Content starts
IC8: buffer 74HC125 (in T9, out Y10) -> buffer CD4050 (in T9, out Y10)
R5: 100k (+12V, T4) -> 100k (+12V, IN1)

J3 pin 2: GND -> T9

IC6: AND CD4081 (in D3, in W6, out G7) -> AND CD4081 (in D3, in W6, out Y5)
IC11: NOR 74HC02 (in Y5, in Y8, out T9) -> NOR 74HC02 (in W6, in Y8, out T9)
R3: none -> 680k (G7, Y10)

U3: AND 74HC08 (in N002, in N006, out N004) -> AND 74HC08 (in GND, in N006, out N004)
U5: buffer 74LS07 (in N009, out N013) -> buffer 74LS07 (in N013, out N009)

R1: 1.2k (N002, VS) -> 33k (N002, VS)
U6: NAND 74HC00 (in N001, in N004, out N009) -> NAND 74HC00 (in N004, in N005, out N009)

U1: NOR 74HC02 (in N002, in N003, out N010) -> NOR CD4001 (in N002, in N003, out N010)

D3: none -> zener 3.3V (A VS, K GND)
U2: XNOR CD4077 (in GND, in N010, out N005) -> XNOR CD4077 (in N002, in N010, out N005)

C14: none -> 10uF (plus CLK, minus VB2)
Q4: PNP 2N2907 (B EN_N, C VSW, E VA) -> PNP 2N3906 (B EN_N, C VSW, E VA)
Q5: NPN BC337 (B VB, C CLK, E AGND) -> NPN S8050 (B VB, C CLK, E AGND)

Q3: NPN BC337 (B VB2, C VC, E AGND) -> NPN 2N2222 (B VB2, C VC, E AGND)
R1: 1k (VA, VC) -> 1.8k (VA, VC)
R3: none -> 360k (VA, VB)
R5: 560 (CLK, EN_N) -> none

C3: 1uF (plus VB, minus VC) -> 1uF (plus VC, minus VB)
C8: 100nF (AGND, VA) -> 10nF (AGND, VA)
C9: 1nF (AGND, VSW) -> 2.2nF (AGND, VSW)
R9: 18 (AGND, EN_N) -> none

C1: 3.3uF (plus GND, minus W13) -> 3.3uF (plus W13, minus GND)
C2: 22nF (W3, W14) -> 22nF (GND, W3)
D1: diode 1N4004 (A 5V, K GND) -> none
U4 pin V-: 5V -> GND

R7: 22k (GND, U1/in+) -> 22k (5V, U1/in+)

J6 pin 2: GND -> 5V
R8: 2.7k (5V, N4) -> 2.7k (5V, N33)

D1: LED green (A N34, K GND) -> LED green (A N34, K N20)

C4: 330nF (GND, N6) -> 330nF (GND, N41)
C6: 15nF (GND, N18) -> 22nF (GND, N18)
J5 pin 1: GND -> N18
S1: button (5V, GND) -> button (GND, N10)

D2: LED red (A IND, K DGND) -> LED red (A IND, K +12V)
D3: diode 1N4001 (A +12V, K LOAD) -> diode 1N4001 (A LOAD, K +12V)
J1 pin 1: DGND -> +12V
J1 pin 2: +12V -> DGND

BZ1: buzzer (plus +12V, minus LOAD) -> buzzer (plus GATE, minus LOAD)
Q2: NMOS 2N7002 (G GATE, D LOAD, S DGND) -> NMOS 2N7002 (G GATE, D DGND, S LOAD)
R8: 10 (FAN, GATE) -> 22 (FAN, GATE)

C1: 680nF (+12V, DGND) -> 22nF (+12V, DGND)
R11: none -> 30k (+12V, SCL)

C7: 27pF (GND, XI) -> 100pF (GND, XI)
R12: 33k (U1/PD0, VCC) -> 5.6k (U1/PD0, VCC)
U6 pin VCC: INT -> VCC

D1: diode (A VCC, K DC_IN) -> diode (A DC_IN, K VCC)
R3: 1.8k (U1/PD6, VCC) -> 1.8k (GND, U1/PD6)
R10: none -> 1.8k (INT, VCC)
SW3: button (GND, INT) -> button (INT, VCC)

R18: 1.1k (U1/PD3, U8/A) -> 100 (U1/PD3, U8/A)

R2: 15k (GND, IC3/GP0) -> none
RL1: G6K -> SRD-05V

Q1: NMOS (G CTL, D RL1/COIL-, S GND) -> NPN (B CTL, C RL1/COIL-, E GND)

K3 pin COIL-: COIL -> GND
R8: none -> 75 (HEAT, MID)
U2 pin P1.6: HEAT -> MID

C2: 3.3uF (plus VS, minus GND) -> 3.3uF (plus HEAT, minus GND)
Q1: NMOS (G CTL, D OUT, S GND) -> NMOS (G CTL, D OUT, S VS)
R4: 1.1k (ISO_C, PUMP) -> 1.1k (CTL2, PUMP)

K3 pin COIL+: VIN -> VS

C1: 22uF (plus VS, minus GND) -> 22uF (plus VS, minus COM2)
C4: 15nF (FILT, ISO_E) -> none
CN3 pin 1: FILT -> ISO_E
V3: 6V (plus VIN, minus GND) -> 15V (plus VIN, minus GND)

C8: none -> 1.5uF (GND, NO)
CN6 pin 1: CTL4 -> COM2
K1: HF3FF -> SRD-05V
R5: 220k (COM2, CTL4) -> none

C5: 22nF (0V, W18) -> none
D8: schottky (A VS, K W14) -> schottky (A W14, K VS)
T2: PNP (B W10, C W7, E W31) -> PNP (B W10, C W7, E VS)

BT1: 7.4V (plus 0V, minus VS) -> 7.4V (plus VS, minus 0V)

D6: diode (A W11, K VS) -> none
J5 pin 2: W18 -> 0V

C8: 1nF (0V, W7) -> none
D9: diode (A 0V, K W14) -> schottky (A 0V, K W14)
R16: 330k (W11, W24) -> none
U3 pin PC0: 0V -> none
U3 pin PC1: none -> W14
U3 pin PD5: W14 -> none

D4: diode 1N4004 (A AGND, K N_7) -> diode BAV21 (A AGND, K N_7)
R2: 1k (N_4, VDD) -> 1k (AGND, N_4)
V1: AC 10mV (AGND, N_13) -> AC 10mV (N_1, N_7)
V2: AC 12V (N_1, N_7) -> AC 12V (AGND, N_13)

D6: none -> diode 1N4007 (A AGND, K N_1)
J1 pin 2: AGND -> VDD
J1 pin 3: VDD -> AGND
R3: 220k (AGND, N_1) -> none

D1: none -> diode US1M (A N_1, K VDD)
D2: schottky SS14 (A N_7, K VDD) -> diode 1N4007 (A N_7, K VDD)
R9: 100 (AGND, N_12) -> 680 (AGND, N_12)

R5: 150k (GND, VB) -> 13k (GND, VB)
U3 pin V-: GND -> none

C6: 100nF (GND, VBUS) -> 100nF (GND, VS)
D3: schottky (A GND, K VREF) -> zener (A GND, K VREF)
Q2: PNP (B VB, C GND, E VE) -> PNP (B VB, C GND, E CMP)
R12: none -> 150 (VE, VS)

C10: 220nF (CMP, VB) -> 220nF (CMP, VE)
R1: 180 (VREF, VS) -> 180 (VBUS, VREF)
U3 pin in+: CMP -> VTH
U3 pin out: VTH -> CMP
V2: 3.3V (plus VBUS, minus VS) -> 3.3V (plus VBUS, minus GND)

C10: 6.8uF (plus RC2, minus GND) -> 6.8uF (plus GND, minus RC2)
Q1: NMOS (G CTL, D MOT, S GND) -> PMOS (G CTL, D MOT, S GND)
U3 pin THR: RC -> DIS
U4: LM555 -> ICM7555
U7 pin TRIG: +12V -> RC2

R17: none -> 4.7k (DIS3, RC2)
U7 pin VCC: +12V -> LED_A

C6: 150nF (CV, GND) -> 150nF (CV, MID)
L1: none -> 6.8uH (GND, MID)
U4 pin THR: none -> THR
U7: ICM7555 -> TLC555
Content ends
▶ Problem details: Look through the entries above. Copy out every line holding the word "NMOS".

▶ Response to the task:
Q2: NMOS 2N7002 (G GATE, D LOAD, S DGND) -> NMOS 2N7002 (G GATE, D DGND, S LOAD)
Q1: NMOS (G CTL, D RL1/COIL-, S GND) -> NPN (B CTL, C RL1/COIL-, E GND)
Q1: NMOS (G CTL, D OUT, S GND) -> NMOS (G CTL, D OUT, S VS)
Q1: NMOS (G CTL, D MOT, S GND) -> PMOS (G CTL, D MOT, S GND)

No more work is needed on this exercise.